**WHAT THE TASK REQUIRES**
Render every line of the saved entries below as a JSON list of strings, one string per line, with blank lines omitted. Leave the picture lines out of the answer.

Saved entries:
►
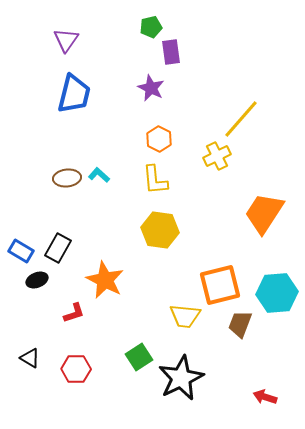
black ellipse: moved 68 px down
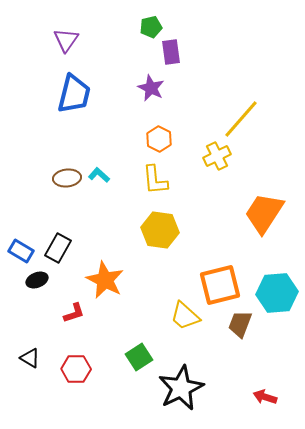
yellow trapezoid: rotated 36 degrees clockwise
black star: moved 10 px down
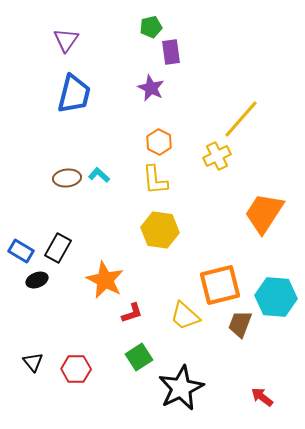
orange hexagon: moved 3 px down
cyan hexagon: moved 1 px left, 4 px down; rotated 9 degrees clockwise
red L-shape: moved 58 px right
black triangle: moved 3 px right, 4 px down; rotated 20 degrees clockwise
red arrow: moved 3 px left; rotated 20 degrees clockwise
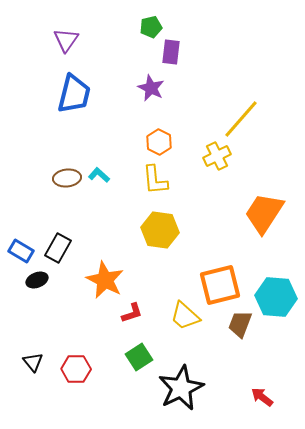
purple rectangle: rotated 15 degrees clockwise
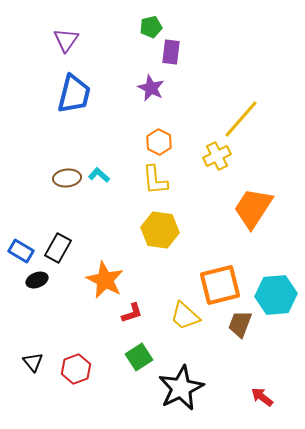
orange trapezoid: moved 11 px left, 5 px up
cyan hexagon: moved 2 px up; rotated 9 degrees counterclockwise
red hexagon: rotated 20 degrees counterclockwise
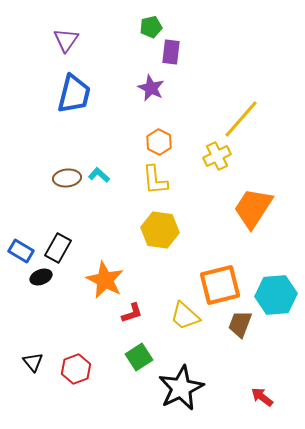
black ellipse: moved 4 px right, 3 px up
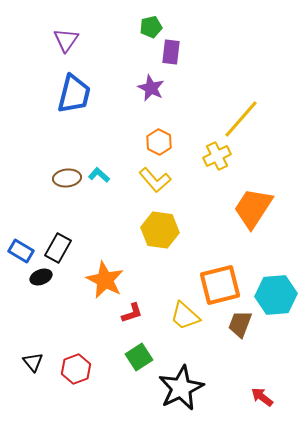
yellow L-shape: rotated 36 degrees counterclockwise
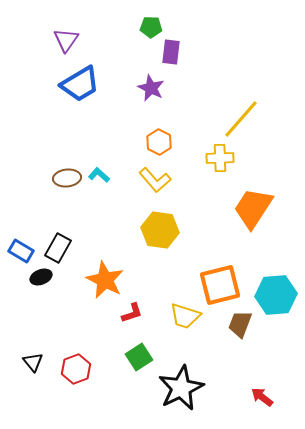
green pentagon: rotated 15 degrees clockwise
blue trapezoid: moved 6 px right, 10 px up; rotated 45 degrees clockwise
yellow cross: moved 3 px right, 2 px down; rotated 24 degrees clockwise
yellow trapezoid: rotated 24 degrees counterclockwise
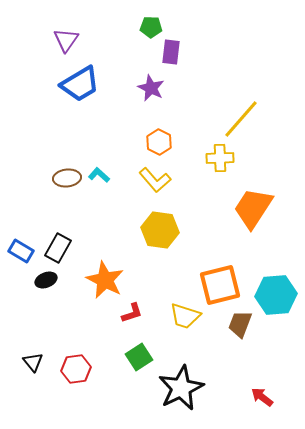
black ellipse: moved 5 px right, 3 px down
red hexagon: rotated 12 degrees clockwise
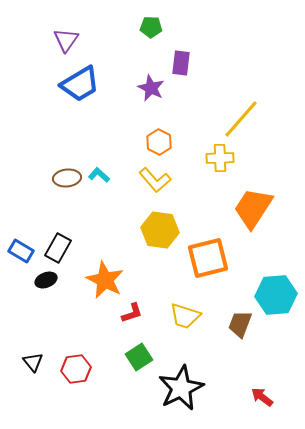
purple rectangle: moved 10 px right, 11 px down
orange square: moved 12 px left, 27 px up
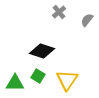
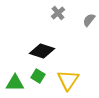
gray cross: moved 1 px left, 1 px down
gray semicircle: moved 2 px right
yellow triangle: moved 1 px right
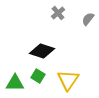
gray semicircle: moved 1 px left, 1 px up
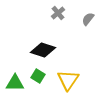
black diamond: moved 1 px right, 1 px up
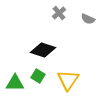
gray cross: moved 1 px right
gray semicircle: rotated 104 degrees counterclockwise
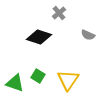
gray semicircle: moved 16 px down
black diamond: moved 4 px left, 13 px up
green triangle: rotated 18 degrees clockwise
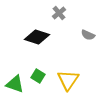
black diamond: moved 2 px left
green triangle: moved 1 px down
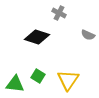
gray cross: rotated 24 degrees counterclockwise
green triangle: rotated 12 degrees counterclockwise
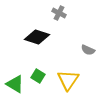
gray semicircle: moved 15 px down
green triangle: rotated 24 degrees clockwise
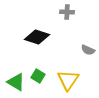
gray cross: moved 8 px right, 1 px up; rotated 24 degrees counterclockwise
green triangle: moved 1 px right, 2 px up
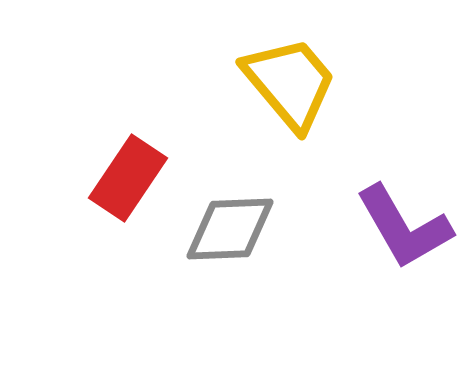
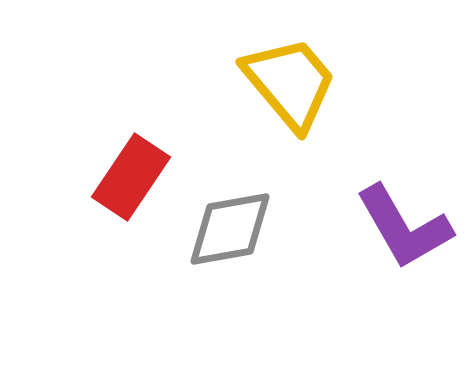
red rectangle: moved 3 px right, 1 px up
gray diamond: rotated 8 degrees counterclockwise
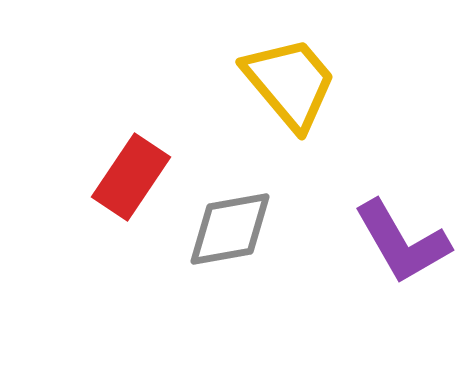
purple L-shape: moved 2 px left, 15 px down
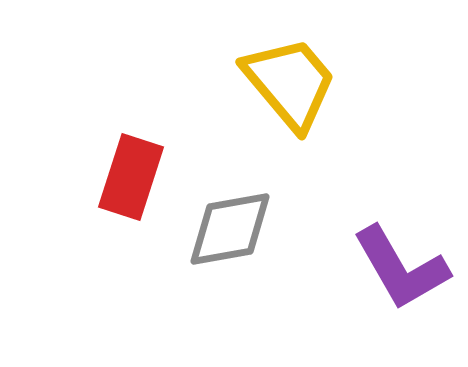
◄
**RESULT**
[
  "black ellipse: moved 68 px down",
  "yellow trapezoid: rotated 36 degrees clockwise",
  "black star: moved 10 px down",
  "orange hexagon: moved 3 px down",
  "cyan hexagon: moved 1 px left, 4 px down; rotated 9 degrees clockwise",
  "red L-shape: moved 58 px right",
  "black triangle: moved 3 px right, 4 px down; rotated 20 degrees clockwise",
  "red arrow: moved 3 px left; rotated 20 degrees clockwise",
  "purple rectangle: rotated 15 degrees clockwise",
  "orange trapezoid: moved 11 px left, 5 px up",
  "cyan hexagon: moved 2 px up; rotated 9 degrees counterclockwise",
  "red hexagon: rotated 20 degrees counterclockwise",
  "black ellipse: moved 4 px right, 3 px up",
  "yellow L-shape: rotated 36 degrees counterclockwise",
  "green pentagon: rotated 15 degrees clockwise",
  "blue trapezoid: moved 6 px right, 10 px up; rotated 45 degrees clockwise",
  "yellow cross: moved 3 px right, 2 px down; rotated 24 degrees clockwise",
  "yellow trapezoid: rotated 24 degrees counterclockwise",
  "black ellipse: moved 5 px right, 3 px down",
  "red hexagon: rotated 12 degrees clockwise",
  "purple rectangle: moved 10 px right, 11 px down",
  "orange square: moved 12 px left, 27 px up",
  "gray cross: moved 1 px left, 1 px down",
  "gray semicircle: moved 2 px right",
  "yellow triangle: moved 1 px right",
  "gray semicircle: moved 1 px left, 1 px up",
  "black diamond: moved 1 px right, 1 px up",
  "gray cross: moved 1 px right",
  "gray semicircle: rotated 104 degrees counterclockwise",
  "gray semicircle: moved 16 px down",
  "black diamond: moved 4 px left, 13 px up",
  "green triangle: rotated 18 degrees clockwise",
  "black diamond: moved 2 px left",
  "green triangle: moved 1 px down",
  "gray cross: rotated 24 degrees counterclockwise",
  "green triangle: rotated 12 degrees counterclockwise",
  "gray semicircle: moved 15 px down",
  "green triangle: rotated 24 degrees clockwise",
  "gray cross: moved 8 px right, 1 px up; rotated 24 degrees counterclockwise",
  "green triangle: moved 1 px right, 2 px up",
  "red rectangle: moved 3 px right, 1 px up",
  "gray diamond: rotated 8 degrees counterclockwise",
  "purple L-shape: moved 2 px left, 15 px down"
]